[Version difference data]
******************************

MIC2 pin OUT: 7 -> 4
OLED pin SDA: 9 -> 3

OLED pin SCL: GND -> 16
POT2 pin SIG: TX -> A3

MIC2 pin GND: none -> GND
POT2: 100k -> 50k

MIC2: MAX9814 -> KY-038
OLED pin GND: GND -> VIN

******************************

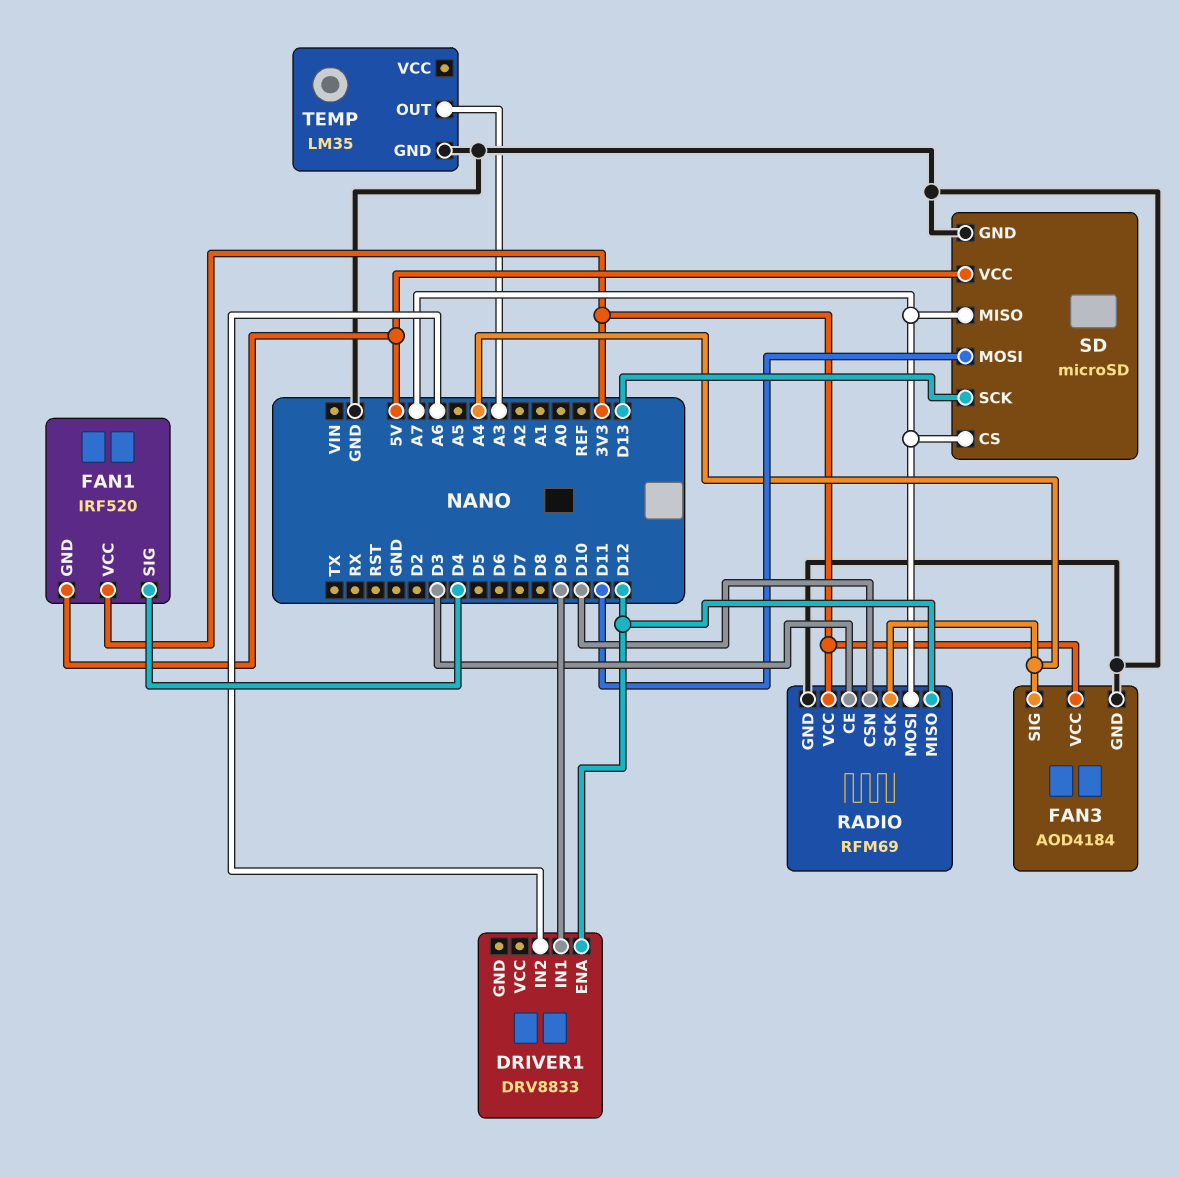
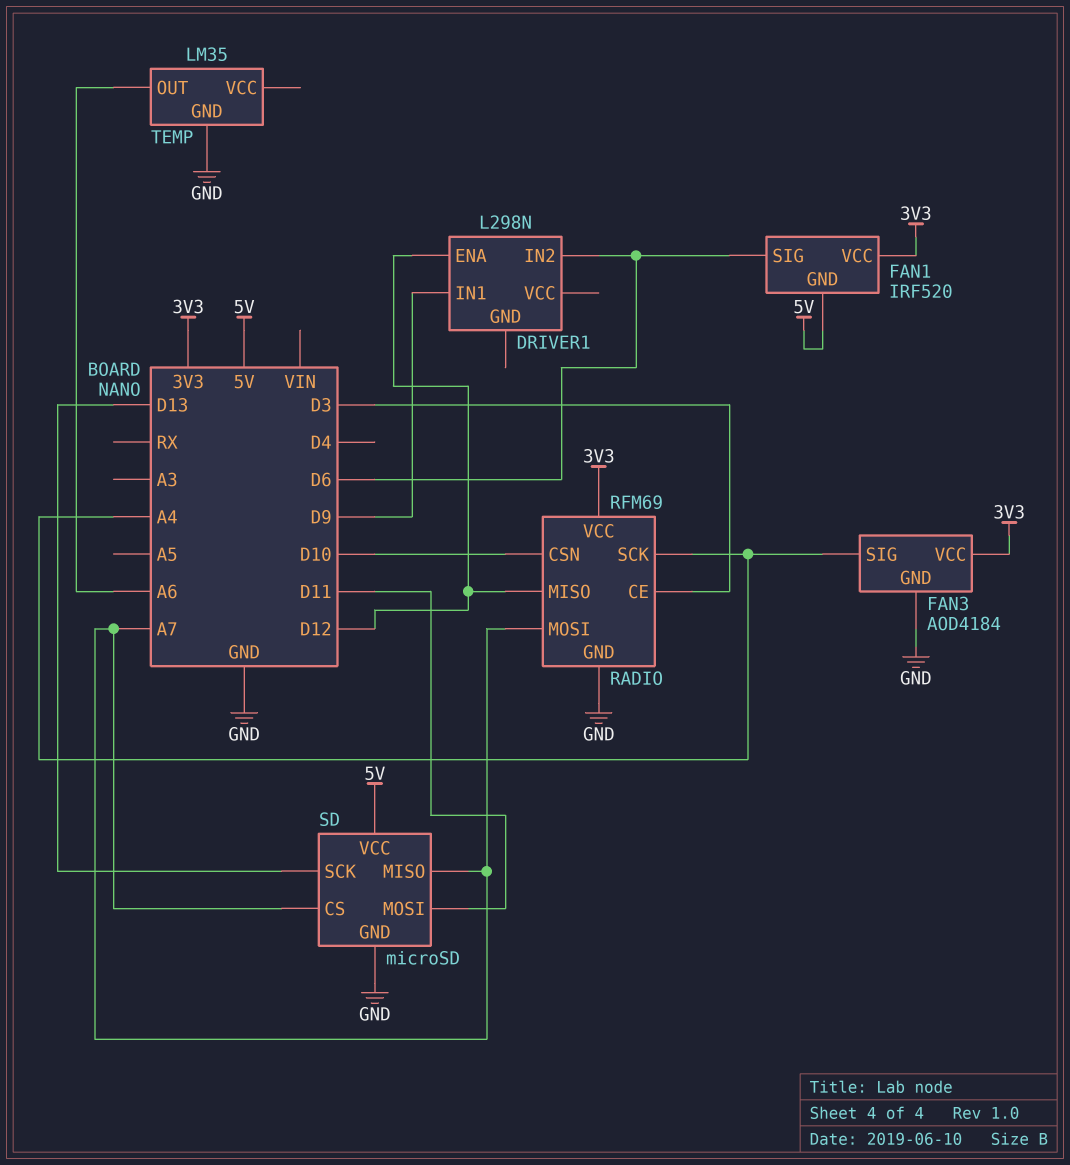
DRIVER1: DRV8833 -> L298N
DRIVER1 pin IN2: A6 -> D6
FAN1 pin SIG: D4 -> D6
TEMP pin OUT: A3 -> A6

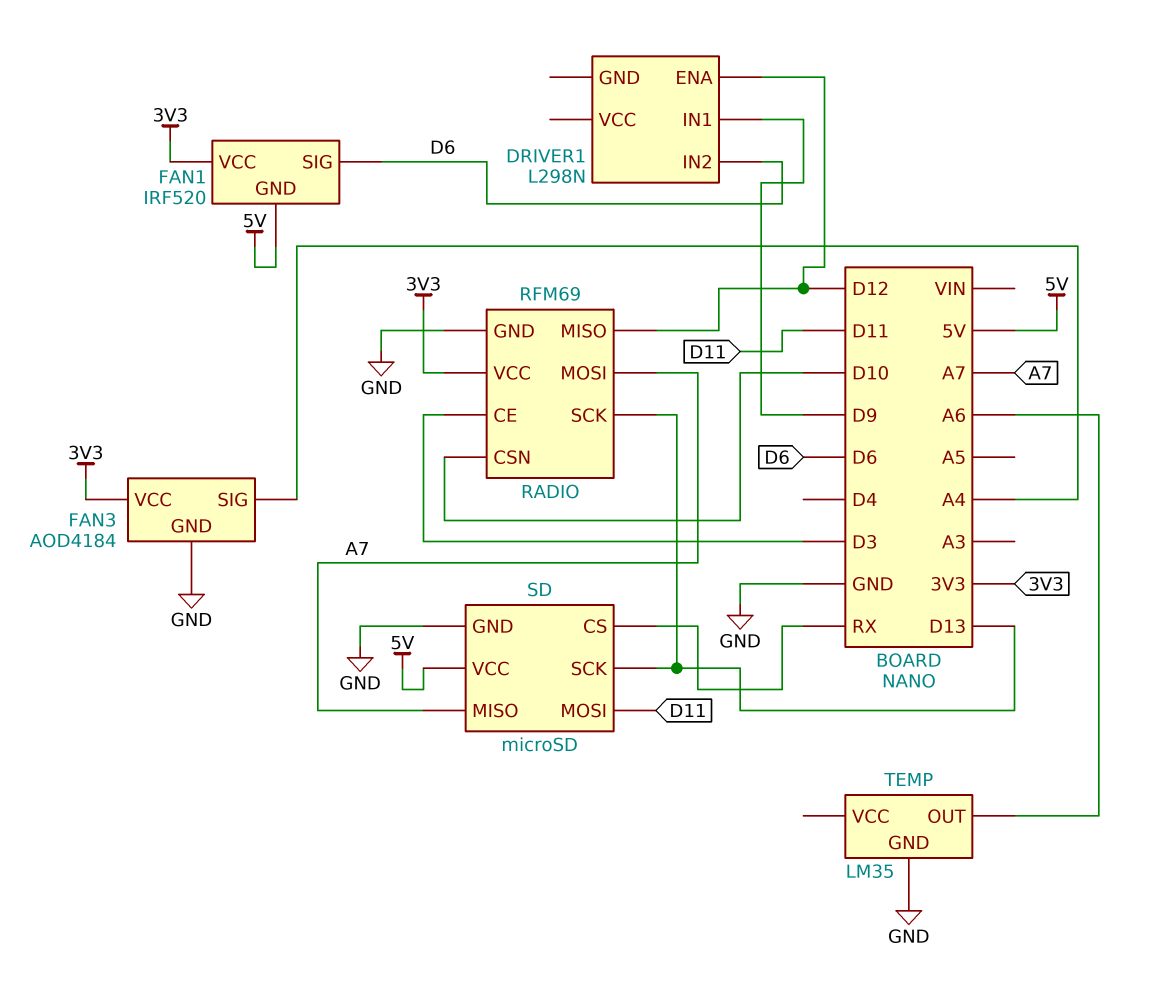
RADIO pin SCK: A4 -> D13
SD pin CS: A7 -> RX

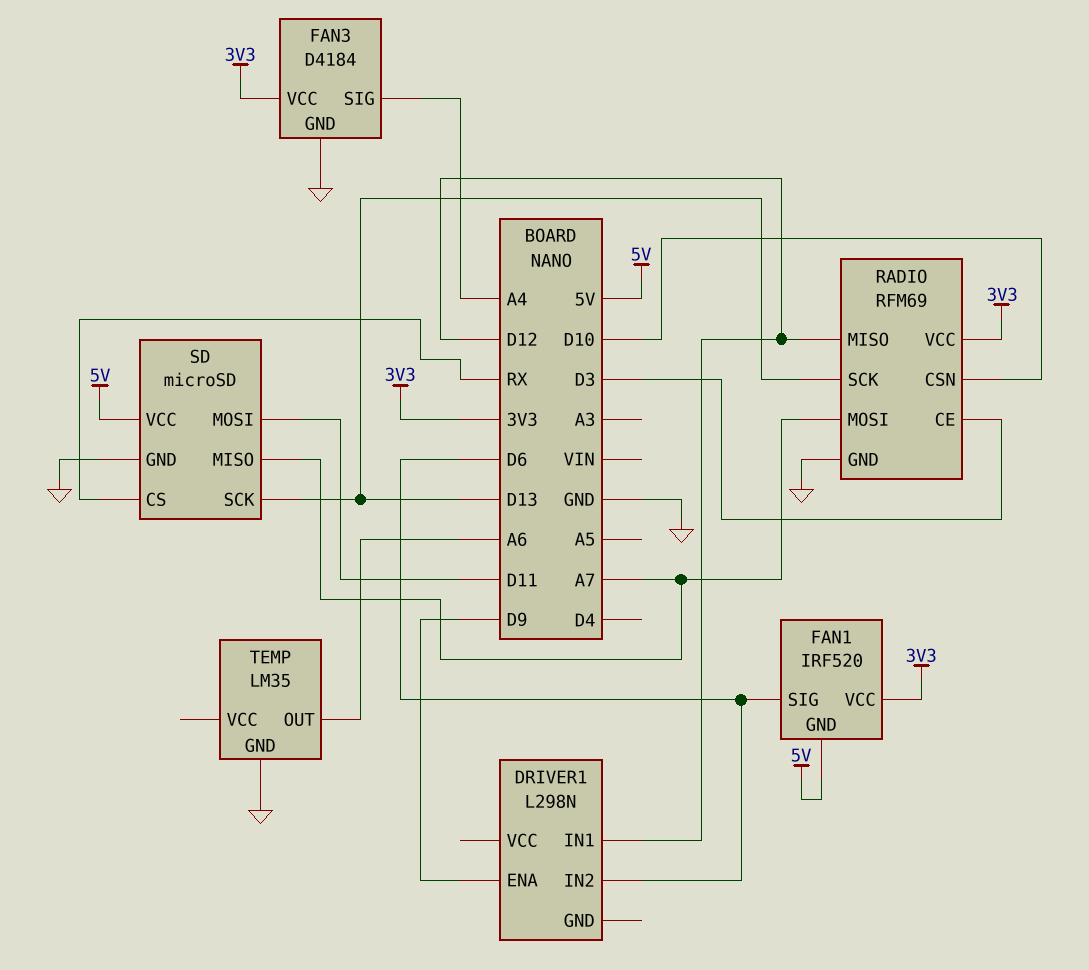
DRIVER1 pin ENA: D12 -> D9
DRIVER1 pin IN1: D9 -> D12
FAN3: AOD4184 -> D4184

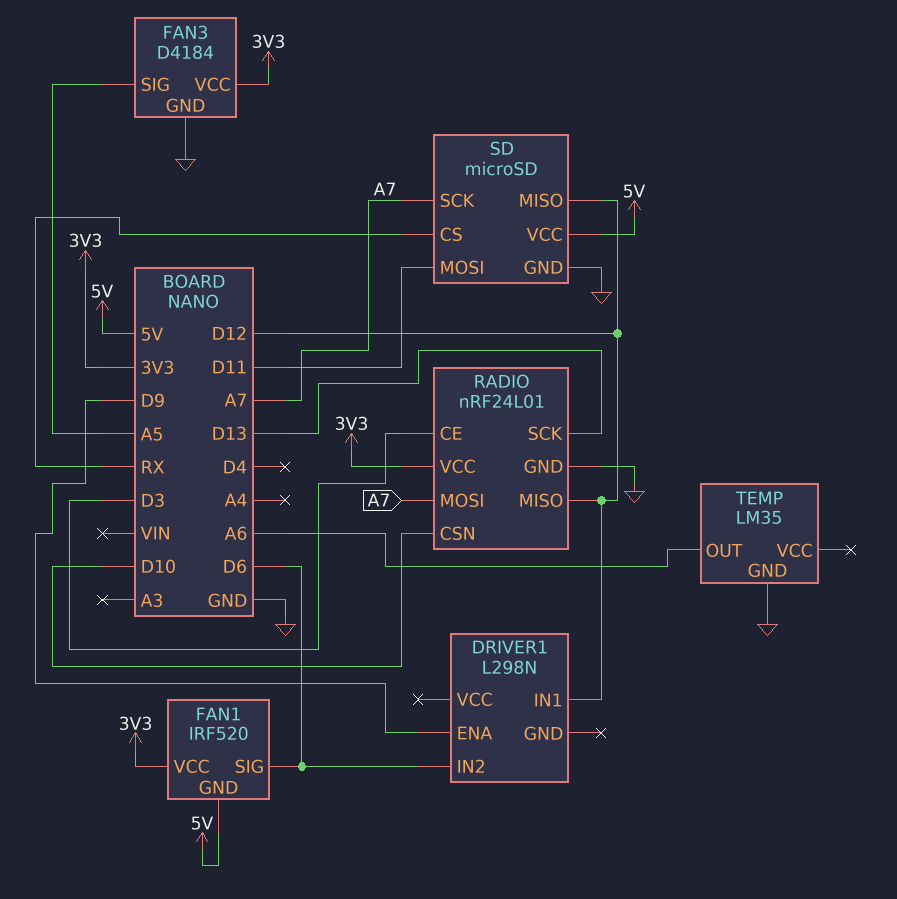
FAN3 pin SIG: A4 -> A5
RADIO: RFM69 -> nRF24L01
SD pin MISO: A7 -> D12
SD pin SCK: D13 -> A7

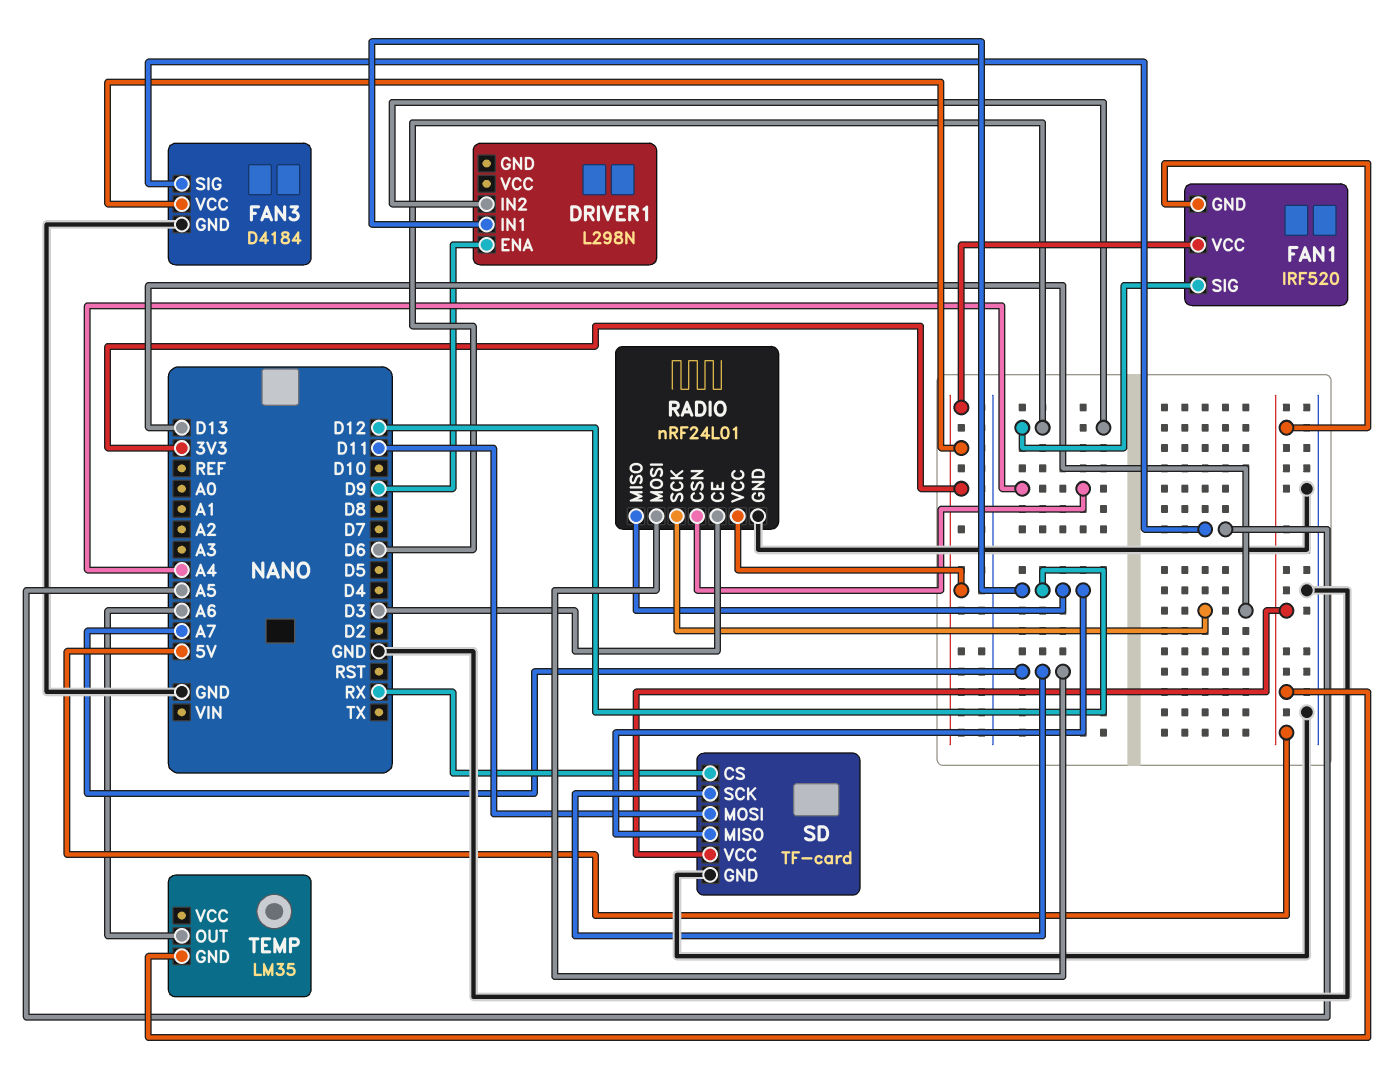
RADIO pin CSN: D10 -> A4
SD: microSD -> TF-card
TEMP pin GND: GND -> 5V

******************************

* **PROBLEM STATEMENT**: Throughout the records above, find the lines in which the word "RADIO" appears and return them.

* **REPLY**:
RADIO pin SCK: A4 -> D13
RADIO: RFM69 -> nRF24L01
RADIO pin CSN: D10 -> A4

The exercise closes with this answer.